(Beginning of Supplied data)
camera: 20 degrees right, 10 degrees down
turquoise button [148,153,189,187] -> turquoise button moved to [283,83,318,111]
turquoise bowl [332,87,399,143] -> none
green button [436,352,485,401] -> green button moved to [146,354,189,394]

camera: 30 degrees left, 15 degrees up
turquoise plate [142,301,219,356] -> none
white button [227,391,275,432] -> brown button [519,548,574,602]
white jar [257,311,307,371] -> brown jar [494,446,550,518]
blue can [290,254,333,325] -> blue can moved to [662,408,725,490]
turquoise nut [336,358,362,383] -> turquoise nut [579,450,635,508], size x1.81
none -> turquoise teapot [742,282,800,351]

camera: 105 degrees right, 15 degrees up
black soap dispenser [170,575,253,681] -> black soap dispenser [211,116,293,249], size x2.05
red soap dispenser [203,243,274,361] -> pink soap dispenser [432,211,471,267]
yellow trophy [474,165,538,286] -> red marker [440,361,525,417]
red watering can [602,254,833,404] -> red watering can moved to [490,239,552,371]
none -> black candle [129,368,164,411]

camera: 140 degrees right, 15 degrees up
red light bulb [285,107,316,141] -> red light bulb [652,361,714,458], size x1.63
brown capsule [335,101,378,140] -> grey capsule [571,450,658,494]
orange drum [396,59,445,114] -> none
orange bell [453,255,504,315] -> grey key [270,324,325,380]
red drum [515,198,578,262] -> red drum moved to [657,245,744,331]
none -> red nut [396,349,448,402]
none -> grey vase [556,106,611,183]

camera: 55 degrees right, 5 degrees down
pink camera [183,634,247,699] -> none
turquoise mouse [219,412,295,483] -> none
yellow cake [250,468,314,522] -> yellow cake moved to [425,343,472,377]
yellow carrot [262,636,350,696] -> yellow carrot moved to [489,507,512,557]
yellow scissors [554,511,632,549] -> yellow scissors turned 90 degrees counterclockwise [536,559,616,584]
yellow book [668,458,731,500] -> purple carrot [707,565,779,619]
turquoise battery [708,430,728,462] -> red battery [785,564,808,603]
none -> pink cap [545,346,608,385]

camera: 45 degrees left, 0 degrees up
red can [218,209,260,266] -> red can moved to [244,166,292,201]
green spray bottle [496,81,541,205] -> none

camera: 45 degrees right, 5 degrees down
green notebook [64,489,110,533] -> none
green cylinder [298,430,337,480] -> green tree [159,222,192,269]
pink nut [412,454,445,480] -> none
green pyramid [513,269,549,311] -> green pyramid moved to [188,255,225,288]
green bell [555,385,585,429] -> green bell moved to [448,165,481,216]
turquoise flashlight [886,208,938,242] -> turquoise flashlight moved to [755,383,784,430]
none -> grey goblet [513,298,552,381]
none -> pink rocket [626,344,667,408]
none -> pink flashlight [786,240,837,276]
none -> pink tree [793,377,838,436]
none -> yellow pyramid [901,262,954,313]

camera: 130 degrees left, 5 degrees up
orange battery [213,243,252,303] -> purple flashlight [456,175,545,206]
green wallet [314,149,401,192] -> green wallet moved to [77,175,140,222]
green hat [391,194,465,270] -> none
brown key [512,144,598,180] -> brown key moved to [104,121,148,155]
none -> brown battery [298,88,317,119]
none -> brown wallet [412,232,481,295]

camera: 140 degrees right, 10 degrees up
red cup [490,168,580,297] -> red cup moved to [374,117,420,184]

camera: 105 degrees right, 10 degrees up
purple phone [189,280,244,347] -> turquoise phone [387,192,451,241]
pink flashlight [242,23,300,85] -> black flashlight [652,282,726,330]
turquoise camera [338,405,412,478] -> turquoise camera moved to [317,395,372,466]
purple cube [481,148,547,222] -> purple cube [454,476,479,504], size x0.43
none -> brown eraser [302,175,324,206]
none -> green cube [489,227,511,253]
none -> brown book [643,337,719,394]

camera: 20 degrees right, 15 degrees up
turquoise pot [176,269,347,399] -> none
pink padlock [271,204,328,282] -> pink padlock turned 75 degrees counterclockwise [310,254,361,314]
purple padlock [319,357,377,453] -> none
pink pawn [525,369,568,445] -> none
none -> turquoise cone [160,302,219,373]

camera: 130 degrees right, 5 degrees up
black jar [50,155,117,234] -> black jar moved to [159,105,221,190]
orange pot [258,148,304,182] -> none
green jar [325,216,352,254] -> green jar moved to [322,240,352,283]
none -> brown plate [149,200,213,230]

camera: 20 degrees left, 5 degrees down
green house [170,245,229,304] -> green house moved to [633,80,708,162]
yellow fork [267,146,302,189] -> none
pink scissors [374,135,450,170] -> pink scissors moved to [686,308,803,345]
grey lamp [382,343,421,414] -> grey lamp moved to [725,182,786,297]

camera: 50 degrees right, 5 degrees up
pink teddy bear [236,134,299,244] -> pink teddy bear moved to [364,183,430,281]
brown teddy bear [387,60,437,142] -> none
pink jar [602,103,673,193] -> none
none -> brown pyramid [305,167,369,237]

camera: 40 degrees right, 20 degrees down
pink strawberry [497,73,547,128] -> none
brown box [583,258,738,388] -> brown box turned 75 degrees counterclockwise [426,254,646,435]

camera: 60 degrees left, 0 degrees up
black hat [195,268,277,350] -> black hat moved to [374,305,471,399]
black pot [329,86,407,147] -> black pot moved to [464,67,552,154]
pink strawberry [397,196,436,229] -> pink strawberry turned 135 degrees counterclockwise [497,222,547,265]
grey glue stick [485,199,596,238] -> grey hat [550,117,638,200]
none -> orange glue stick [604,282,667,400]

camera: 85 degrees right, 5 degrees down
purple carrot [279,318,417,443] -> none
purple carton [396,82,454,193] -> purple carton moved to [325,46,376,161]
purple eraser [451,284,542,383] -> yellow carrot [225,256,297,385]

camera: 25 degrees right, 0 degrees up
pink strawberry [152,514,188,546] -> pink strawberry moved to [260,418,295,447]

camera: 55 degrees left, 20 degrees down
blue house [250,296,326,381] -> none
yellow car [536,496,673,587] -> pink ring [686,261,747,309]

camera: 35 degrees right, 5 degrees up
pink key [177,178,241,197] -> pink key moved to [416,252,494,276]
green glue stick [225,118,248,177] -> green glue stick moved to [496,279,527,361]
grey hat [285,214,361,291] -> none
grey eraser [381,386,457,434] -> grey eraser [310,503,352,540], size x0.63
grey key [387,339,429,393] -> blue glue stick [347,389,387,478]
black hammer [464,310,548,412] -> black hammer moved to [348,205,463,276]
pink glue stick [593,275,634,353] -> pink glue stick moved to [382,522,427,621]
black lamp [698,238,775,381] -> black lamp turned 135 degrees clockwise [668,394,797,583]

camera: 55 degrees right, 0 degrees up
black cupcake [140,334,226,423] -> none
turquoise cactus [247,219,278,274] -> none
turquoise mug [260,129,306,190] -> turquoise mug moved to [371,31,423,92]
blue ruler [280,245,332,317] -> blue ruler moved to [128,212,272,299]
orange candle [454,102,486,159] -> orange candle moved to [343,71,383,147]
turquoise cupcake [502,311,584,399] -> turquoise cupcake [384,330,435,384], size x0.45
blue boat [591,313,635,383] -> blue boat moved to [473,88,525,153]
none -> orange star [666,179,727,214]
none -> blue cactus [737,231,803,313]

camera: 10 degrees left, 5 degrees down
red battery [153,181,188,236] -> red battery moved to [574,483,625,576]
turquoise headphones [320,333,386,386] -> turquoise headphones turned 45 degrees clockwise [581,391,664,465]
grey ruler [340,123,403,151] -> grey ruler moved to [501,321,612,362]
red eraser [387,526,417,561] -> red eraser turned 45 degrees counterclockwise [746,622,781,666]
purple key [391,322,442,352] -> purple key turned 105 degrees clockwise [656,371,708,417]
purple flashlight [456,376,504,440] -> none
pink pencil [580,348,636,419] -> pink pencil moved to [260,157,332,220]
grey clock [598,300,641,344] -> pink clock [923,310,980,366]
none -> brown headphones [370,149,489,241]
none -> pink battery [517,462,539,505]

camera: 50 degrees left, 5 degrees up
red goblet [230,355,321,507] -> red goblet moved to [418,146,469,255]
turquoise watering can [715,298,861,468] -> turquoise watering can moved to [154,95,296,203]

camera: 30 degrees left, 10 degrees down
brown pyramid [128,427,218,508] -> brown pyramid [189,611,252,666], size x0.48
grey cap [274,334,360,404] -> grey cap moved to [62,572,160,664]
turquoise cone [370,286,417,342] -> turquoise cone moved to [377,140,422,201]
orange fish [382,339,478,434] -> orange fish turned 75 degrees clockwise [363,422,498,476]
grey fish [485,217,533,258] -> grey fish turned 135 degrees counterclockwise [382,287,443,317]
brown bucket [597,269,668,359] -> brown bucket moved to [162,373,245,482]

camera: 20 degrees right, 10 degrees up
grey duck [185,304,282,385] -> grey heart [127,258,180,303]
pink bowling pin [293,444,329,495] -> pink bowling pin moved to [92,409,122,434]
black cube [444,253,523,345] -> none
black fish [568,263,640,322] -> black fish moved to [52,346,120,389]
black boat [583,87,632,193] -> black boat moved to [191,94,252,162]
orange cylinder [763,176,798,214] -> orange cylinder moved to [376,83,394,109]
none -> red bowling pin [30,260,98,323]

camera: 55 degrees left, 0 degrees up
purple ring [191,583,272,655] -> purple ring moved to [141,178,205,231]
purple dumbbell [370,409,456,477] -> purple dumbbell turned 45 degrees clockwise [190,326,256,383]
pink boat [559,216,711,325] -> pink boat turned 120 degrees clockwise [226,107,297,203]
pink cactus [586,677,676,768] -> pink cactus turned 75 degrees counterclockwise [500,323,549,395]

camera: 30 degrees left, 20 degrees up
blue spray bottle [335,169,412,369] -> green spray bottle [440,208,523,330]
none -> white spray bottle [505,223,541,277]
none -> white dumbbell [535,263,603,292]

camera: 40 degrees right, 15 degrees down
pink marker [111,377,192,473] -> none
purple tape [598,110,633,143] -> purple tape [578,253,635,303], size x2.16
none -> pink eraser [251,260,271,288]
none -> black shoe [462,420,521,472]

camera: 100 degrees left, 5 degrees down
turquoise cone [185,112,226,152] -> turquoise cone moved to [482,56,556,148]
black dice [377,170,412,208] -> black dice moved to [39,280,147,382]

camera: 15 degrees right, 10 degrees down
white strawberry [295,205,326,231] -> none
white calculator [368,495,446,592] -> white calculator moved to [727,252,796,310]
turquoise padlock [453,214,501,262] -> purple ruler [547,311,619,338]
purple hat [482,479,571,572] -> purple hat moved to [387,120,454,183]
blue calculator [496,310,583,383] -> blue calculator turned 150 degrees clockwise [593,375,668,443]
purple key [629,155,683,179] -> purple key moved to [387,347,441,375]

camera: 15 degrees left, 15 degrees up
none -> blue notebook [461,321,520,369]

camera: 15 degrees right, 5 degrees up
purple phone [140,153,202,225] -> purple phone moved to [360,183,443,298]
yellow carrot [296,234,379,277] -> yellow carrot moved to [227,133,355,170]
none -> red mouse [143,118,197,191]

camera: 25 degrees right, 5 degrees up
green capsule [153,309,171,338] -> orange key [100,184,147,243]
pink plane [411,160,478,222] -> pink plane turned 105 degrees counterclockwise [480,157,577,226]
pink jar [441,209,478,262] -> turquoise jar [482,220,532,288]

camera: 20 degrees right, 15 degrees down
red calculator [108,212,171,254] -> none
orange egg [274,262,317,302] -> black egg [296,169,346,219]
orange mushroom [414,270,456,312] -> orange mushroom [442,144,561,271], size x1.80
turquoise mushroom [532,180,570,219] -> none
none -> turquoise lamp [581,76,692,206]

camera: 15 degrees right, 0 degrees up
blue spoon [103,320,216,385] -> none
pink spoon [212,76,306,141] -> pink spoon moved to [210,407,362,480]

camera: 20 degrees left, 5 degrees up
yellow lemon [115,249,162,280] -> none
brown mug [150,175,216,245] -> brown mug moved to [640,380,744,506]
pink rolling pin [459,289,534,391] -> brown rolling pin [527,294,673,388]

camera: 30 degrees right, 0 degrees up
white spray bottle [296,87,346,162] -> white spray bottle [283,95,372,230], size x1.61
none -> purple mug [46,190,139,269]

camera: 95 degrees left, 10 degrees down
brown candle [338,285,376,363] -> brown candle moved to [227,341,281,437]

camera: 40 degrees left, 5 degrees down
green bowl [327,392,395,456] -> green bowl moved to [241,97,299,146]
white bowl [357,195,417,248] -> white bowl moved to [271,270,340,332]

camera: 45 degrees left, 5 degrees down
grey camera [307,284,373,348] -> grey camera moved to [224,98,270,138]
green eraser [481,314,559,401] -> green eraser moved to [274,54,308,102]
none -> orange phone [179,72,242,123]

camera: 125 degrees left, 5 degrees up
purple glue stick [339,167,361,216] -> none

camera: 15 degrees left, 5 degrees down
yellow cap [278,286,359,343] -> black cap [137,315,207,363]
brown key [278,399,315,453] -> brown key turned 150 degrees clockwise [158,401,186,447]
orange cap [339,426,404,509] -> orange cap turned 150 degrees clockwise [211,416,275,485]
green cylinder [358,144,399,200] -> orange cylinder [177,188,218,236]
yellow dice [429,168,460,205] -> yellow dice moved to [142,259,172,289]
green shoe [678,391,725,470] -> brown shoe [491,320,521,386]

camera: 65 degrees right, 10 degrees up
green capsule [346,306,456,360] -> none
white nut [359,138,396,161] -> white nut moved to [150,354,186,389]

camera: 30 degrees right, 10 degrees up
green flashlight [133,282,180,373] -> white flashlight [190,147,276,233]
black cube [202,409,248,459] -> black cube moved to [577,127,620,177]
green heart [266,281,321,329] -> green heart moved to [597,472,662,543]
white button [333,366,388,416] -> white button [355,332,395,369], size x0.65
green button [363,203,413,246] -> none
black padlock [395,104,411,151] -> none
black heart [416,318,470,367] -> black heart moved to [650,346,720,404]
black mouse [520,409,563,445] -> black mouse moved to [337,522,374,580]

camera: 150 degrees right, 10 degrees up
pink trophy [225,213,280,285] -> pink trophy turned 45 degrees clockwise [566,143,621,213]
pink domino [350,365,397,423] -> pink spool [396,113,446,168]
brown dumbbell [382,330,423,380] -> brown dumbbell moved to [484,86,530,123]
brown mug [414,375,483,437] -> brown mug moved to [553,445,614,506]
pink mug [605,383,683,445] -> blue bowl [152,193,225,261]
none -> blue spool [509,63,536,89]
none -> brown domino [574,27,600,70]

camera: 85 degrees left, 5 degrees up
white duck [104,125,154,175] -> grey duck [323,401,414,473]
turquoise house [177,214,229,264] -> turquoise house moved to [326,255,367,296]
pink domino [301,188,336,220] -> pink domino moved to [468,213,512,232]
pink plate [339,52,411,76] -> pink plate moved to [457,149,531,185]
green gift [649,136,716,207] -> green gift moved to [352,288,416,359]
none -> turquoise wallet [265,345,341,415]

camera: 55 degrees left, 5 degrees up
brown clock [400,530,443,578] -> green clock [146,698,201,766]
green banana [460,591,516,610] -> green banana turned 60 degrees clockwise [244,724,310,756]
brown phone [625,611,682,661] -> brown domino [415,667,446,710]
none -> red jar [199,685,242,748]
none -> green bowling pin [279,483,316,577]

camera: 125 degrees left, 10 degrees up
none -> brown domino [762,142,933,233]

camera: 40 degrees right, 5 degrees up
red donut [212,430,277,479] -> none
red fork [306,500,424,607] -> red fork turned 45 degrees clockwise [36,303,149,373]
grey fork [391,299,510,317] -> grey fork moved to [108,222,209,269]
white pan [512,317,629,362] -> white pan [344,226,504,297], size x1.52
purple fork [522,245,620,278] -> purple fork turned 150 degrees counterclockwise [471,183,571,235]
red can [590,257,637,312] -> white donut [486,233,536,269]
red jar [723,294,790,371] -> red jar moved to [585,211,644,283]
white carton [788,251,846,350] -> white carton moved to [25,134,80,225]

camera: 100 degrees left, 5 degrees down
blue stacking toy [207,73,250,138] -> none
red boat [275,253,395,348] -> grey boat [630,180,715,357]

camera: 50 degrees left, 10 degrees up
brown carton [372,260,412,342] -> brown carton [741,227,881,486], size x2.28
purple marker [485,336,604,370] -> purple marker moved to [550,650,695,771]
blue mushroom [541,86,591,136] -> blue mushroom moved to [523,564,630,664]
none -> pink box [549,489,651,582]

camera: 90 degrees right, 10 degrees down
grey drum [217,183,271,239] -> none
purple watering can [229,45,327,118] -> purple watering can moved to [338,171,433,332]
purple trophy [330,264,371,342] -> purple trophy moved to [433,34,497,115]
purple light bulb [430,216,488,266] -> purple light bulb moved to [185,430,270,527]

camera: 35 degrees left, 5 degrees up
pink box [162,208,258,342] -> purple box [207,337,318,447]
(End of Supplied data)
Directions for this task> Could you give the number of lines in the entries that contain the string "flashlight"? Only the number, please.

Task answer> 6